Given exercise. Write out every line of the items below again, requests included, and shift each coordinate number in the answers by -105.

Data lines.
-=-=-

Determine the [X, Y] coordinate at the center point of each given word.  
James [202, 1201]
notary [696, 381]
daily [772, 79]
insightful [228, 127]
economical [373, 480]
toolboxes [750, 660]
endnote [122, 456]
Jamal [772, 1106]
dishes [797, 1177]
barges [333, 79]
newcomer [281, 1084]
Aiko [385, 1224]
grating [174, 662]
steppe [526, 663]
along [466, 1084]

-=-=-

Finished task.
Determine the [X, Y] coordinate at the center point of each given word.  
James [97, 1096]
notary [591, 276]
daily [667, -26]
insightful [123, 22]
economical [268, 375]
toolboxes [645, 555]
endnote [17, 351]
Jamal [667, 1001]
dishes [692, 1072]
barges [228, -26]
newcomer [176, 979]
Aiko [280, 1119]
grating [69, 557]
steppe [421, 558]
along [361, 979]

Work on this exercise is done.